_WHAT IS REQUIRED:_ Gather every line of the listing below that contains the string "kern". Case counts, so uppercase and lowercase letters are not interchangeable.

_PROVIDED MATERIAL:_
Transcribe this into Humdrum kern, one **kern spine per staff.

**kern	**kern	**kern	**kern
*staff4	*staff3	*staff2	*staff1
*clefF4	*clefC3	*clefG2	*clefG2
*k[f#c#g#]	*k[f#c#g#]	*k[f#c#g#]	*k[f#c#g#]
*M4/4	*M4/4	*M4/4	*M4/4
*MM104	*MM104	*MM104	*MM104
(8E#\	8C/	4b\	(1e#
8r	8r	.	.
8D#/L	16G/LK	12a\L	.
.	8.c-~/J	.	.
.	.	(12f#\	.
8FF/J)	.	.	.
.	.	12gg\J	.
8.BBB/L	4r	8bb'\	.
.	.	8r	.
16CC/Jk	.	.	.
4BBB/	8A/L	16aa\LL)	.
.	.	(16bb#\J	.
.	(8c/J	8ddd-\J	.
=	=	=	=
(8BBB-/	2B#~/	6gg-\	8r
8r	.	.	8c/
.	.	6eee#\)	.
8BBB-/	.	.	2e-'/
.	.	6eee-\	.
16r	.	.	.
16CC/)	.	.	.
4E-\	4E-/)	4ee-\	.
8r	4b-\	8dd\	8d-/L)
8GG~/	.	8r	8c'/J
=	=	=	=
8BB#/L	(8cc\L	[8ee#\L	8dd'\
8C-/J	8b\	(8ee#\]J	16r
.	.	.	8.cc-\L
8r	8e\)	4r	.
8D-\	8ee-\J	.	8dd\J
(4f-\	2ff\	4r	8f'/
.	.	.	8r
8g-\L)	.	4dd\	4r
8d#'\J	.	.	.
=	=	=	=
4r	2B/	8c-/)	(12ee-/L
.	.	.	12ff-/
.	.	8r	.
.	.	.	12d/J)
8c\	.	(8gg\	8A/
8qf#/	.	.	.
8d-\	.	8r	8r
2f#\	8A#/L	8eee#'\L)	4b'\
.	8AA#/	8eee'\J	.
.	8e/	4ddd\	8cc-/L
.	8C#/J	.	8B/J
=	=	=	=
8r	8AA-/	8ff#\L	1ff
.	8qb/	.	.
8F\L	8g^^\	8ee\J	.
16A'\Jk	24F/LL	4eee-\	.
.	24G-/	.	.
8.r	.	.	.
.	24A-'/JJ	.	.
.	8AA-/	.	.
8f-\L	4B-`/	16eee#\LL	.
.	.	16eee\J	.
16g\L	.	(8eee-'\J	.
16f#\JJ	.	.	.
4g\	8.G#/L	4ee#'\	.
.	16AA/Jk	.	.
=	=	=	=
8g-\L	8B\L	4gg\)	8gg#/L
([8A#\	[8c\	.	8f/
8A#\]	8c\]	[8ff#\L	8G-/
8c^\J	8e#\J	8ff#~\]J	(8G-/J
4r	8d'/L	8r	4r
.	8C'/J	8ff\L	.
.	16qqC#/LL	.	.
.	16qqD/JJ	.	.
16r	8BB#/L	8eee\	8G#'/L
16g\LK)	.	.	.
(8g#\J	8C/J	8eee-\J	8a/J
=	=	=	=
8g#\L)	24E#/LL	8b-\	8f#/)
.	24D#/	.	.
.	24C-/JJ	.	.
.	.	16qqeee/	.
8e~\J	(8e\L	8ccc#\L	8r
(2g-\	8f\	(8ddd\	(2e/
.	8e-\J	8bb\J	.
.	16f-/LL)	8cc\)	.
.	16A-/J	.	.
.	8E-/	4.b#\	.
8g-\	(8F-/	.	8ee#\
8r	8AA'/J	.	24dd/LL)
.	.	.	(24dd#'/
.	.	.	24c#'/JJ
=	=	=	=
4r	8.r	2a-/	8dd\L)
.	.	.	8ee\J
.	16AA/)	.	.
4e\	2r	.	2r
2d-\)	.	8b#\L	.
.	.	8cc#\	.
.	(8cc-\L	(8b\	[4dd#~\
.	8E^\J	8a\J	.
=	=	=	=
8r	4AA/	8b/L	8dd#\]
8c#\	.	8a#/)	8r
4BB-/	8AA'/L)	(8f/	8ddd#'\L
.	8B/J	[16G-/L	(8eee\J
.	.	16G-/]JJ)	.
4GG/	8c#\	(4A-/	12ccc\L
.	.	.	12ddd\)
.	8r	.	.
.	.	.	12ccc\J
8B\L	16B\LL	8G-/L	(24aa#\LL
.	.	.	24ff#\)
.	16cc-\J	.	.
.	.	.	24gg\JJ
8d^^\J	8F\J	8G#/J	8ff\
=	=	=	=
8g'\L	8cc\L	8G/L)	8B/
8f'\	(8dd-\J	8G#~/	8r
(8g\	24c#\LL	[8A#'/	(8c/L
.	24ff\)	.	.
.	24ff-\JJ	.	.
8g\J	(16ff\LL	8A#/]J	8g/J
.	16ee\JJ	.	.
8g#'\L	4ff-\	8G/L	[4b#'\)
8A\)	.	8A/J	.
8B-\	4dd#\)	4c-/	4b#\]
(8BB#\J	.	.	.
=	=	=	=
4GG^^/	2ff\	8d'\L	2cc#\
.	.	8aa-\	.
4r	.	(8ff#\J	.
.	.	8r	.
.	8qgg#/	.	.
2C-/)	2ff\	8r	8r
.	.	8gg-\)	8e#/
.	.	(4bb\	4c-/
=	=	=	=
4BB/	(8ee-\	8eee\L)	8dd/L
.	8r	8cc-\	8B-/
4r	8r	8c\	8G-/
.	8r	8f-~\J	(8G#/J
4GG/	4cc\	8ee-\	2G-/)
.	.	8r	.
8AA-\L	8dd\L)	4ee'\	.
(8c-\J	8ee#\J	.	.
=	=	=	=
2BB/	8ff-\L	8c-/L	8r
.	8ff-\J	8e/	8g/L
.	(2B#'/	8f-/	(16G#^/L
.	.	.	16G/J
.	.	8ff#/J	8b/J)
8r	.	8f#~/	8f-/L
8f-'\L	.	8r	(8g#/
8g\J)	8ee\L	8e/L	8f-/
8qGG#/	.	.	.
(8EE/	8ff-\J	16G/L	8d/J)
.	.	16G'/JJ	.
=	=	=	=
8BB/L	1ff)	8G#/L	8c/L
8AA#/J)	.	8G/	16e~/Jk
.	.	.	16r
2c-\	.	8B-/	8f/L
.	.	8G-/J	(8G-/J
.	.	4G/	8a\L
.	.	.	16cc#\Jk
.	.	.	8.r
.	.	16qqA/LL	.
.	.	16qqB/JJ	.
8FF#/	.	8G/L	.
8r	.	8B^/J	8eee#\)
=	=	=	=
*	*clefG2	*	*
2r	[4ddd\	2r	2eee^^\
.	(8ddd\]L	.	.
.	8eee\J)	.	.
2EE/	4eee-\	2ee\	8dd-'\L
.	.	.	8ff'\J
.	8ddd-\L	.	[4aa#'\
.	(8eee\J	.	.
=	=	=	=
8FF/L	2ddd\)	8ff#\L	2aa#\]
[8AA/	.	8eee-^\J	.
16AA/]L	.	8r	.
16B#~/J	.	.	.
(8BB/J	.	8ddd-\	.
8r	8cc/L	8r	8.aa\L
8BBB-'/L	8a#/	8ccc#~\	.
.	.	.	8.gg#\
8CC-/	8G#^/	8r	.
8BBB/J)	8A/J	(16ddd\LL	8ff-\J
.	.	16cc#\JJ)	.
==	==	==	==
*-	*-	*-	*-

_WRITTEN RESPONSE:_
Transcribe this into Humdrum kern, one **kern spine per staff.
**kern	**kern	**kern	**kern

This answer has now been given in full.